§ **HOW TO COMPLETE THIS TASK**
After going through the data, give the number of lines that contain the word "black" as your sole answer.

§ **GIVEN DATA**
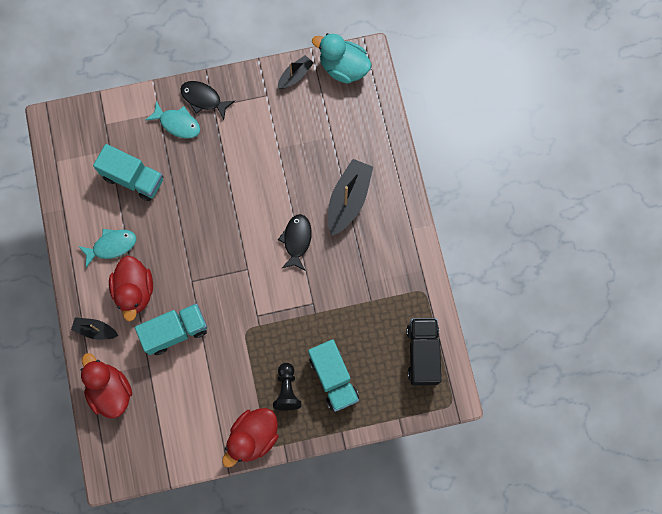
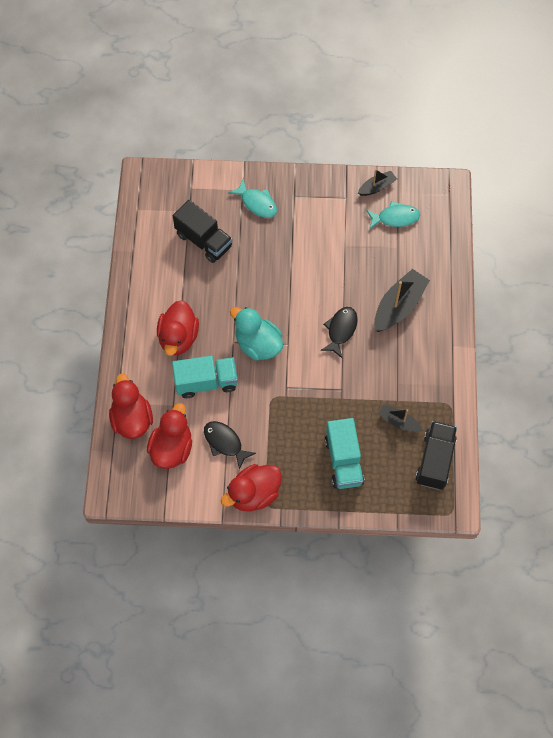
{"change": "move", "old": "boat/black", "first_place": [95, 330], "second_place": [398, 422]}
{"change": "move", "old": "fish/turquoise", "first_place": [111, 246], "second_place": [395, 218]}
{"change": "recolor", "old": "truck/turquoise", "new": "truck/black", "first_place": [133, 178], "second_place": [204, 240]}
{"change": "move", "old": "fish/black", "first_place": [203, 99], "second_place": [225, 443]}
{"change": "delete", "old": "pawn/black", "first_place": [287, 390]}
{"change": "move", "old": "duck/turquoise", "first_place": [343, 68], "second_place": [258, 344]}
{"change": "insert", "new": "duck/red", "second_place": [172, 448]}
==
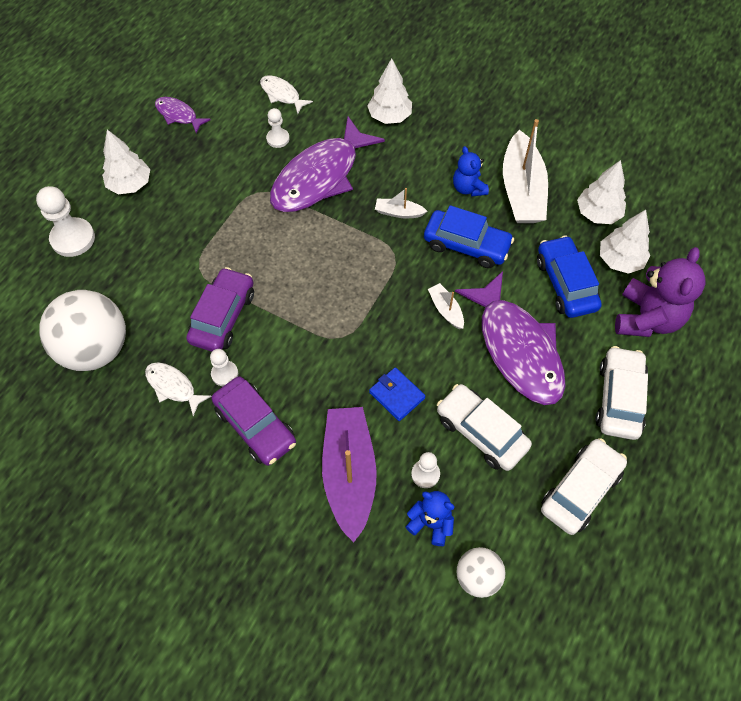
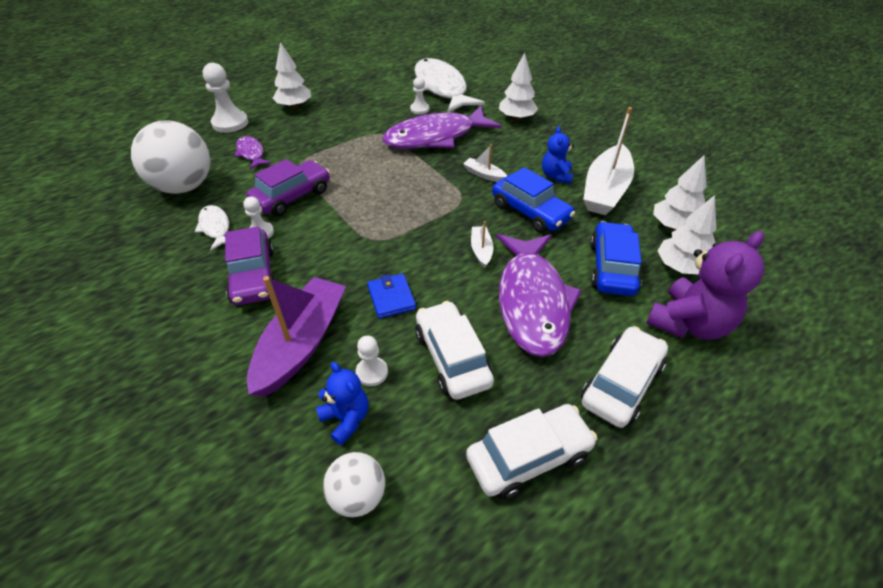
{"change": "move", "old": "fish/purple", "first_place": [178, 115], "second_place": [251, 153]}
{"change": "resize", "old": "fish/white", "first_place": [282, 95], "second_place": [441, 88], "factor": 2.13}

§ **TASK RESULT**
4